▸ **What you need to do**: Please transcribe every record below exactly, leaving out the pictures.

■ ■ ■ ■

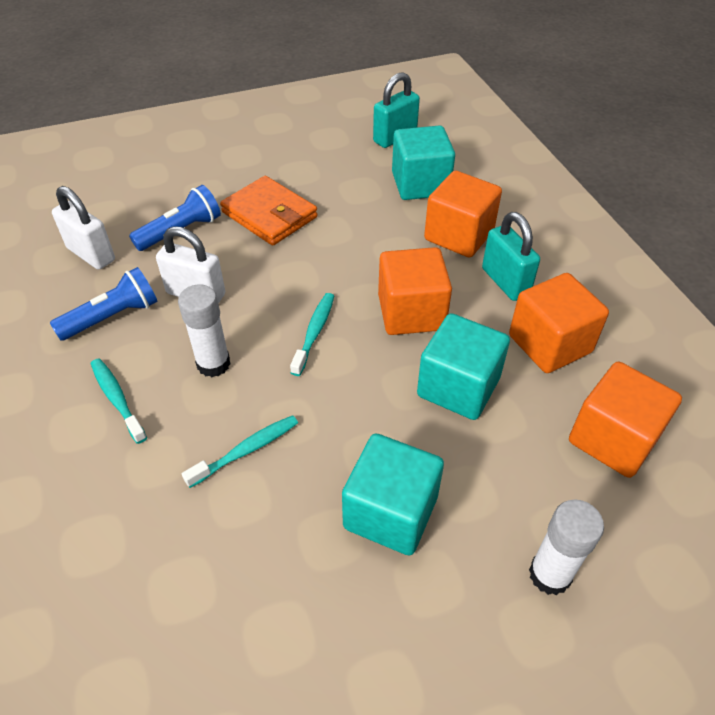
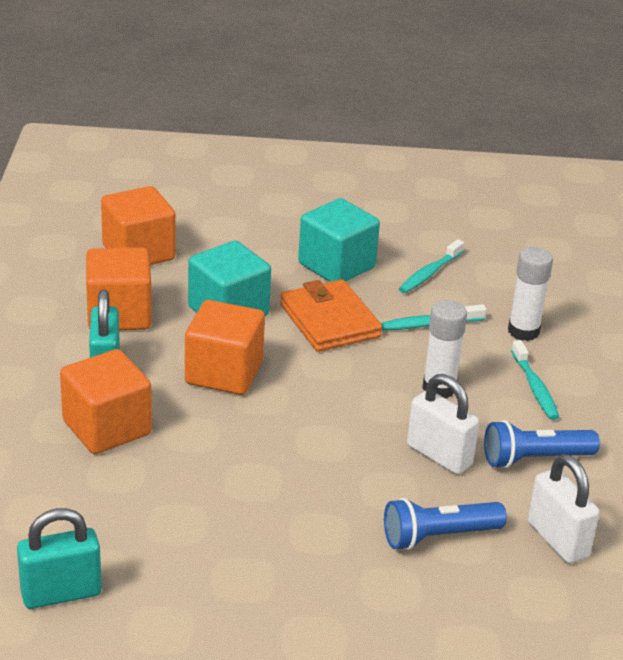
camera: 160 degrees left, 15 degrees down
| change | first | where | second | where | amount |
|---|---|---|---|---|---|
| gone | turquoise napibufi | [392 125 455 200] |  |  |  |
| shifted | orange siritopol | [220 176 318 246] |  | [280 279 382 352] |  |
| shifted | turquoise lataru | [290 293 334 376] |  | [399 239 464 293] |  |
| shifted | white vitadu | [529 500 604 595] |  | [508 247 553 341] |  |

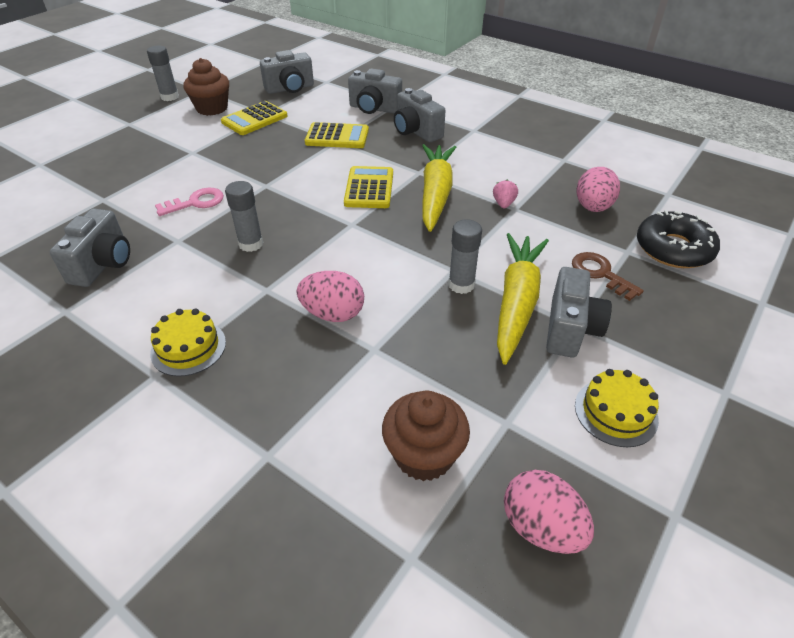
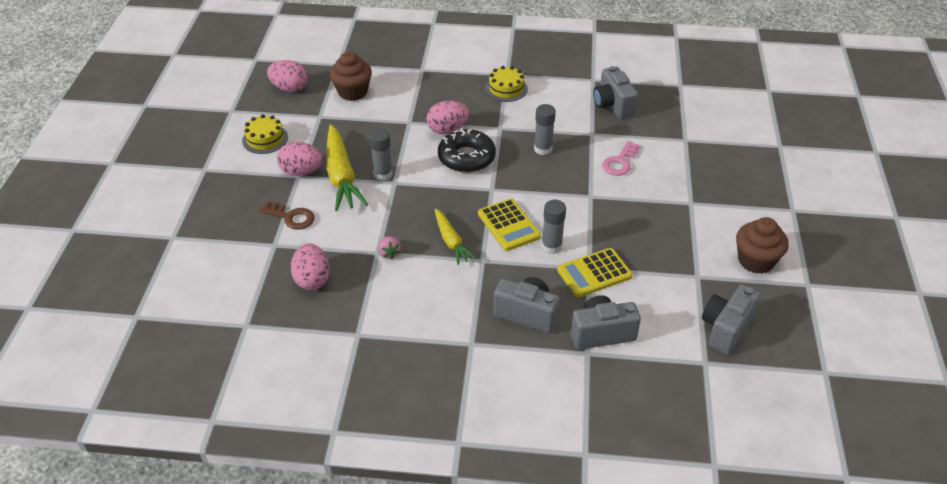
camera: 150 degrees right, 0 degrees up
| change | first | where | second | where | amount |
|---|---|---|---|---|---|
| gone | yellow notulobu | [221 101 288 135] |  |  |  |
| shifted | grey vitadu | [147 46 179 101] |  | [542 200 566 254] |  |
| shifted | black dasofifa | [637 210 720 268] |  | [438 128 496 173] |  |
| swapped | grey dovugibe | [546 267 612 358] | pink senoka | [277 142 323 176] |  |
| scaled | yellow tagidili | [422 144 456 232] |  | [435 208 476 265] | x0.59 |

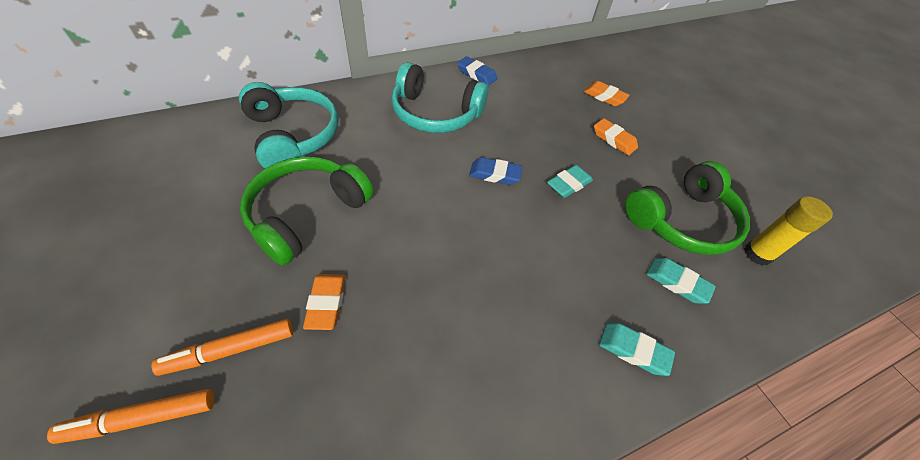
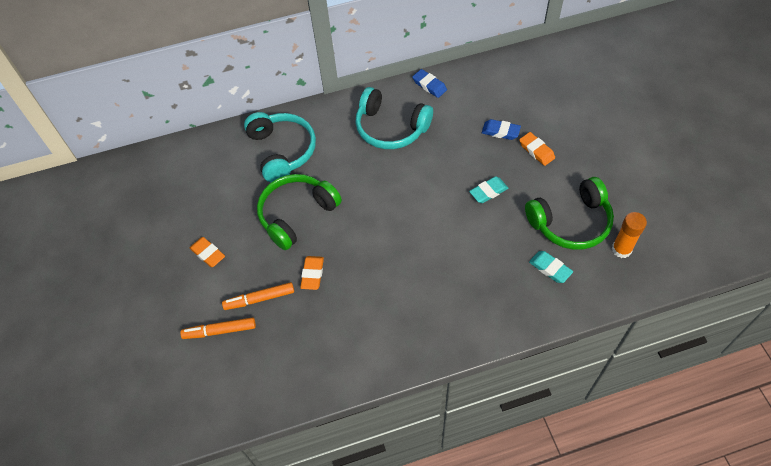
camera: 15 degrees right, 5 degrees up
| change | first | where | second | where | amount |
|---|---|---|---|---|---|
| gone | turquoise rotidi | [599 323 675 376] |  |  |  |
| shifted | blue rotidi | [469 157 522 185] |  | [482 119 521 140] |  |
| shifted | orange rotidi | [584 81 630 106] |  | [189 237 225 267] |  |
| repainted | yellow vitadu | [744 196 833 266] | orange vitadu | [612 212 647 258] |  |

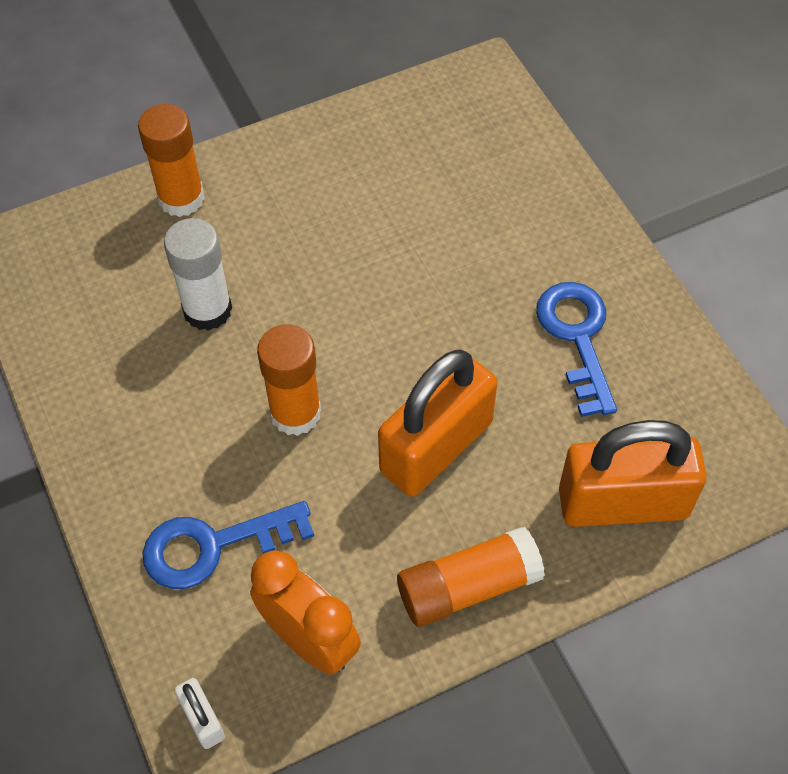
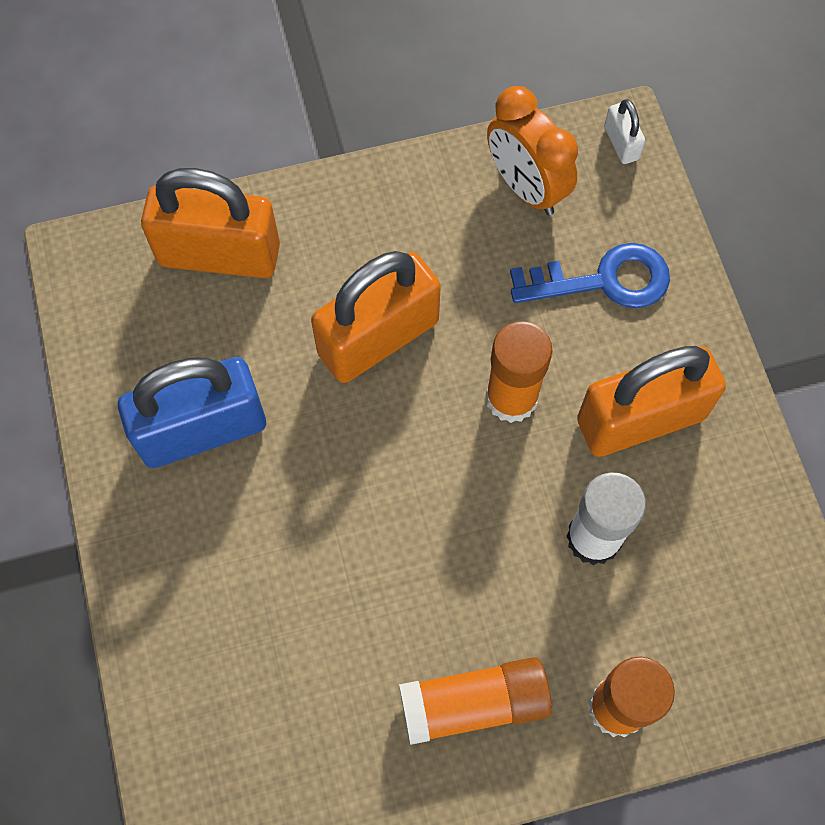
camera: 170 degrees left, 10 degrees up
| change | first | where | second | where | amount |
|---|---|---|---|---|---|
| new |  |  | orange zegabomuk | [577 346 726 457] |  |
| shifted | orange vitadu | [397 527 545 627] |  | [399 657 552 745] |  |
| swapped | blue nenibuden | [536 282 617 417] | blue zegabomuk | [118 357 266 468] |  |

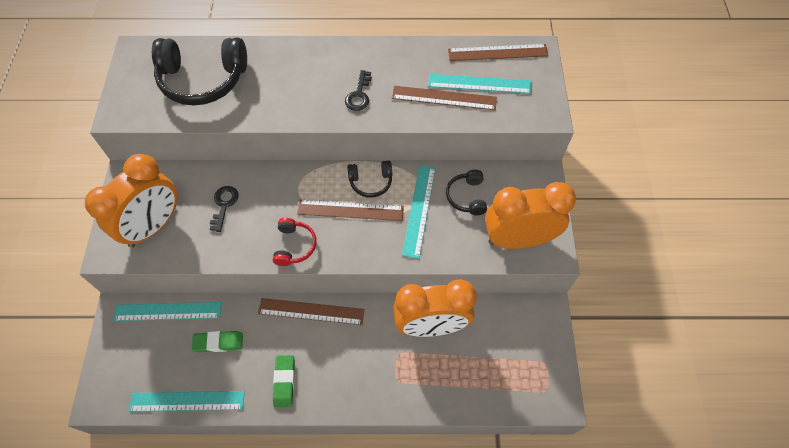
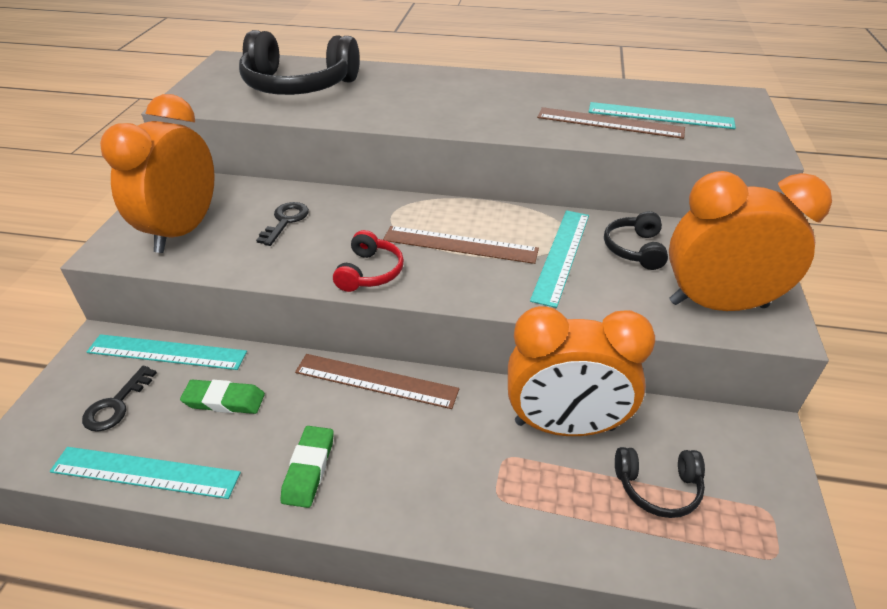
camera: 10 degrees right, 20 degrees down
| change | first | where | second | where | amount |
|---|---|---|---|---|---|
| gone | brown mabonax | [448 44 549 61] |  |  |  |
| shifted | black nenibuden | [345 70 371 111] |  | [82 366 157 432] |  |
| shifted | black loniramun | [347 160 392 197] |  | [615 447 705 518] |  |
| rotated | orange gizatutex | [85 154 177 247] |  | [100 94 215 253] | 150 degrees clockwise |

■ ■ ■ ■

▸ **Task answer**:
camera: 160 degrees left, 15 degrees down
| change | first | where | second | where | amount |
|---|---|---|---|---|---|
| gone | turquoise napibufi | [392 125 455 200] |  |  |  |
| shifted | orange siritopol | [220 176 318 246] |  | [280 279 382 352] |  |
| shifted | turquoise lataru | [290 293 334 376] |  | [399 239 464 293] |  |
| shifted | white vitadu | [529 500 604 595] |  | [508 247 553 341] |  |

camera: 150 degrees right, 0 degrees up
| change | first | where | second | where | amount |
|---|---|---|---|---|---|
| gone | yellow notulobu | [221 101 288 135] |  |  |  |
| shifted | grey vitadu | [147 46 179 101] |  | [542 200 566 254] |  |
| shifted | black dasofifa | [637 210 720 268] |  | [438 128 496 173] |  |
| swapped | grey dovugibe | [546 267 612 358] | pink senoka | [277 142 323 176] |  |
| scaled | yellow tagidili | [422 144 456 232] |  | [435 208 476 265] | x0.59 |

camera: 15 degrees right, 5 degrees up
| change | first | where | second | where | amount |
|---|---|---|---|---|---|
| gone | turquoise rotidi | [599 323 675 376] |  |  |  |
| shifted | blue rotidi | [469 157 522 185] |  | [482 119 521 140] |  |
| shifted | orange rotidi | [584 81 630 106] |  | [189 237 225 267] |  |
| repainted | yellow vitadu | [744 196 833 266] | orange vitadu | [612 212 647 258] |  |

camera: 170 degrees left, 10 degrees up
| change | first | where | second | where | amount |
|---|---|---|---|---|---|
| new |  |  | orange zegabomuk | [577 346 726 457] |  |
| shifted | orange vitadu | [397 527 545 627] |  | [399 657 552 745] |  |
| swapped | blue nenibuden | [536 282 617 417] | blue zegabomuk | [118 357 266 468] |  |

camera: 10 degrees right, 20 degrees down
| change | first | where | second | where | amount |
|---|---|---|---|---|---|
| gone | brown mabonax | [448 44 549 61] |  |  |  |
| shifted | black nenibuden | [345 70 371 111] |  | [82 366 157 432] |  |
| shifted | black loniramun | [347 160 392 197] |  | [615 447 705 518] |  |
| rotated | orange gizatutex | [85 154 177 247] |  | [100 94 215 253] | 150 degrees clockwise |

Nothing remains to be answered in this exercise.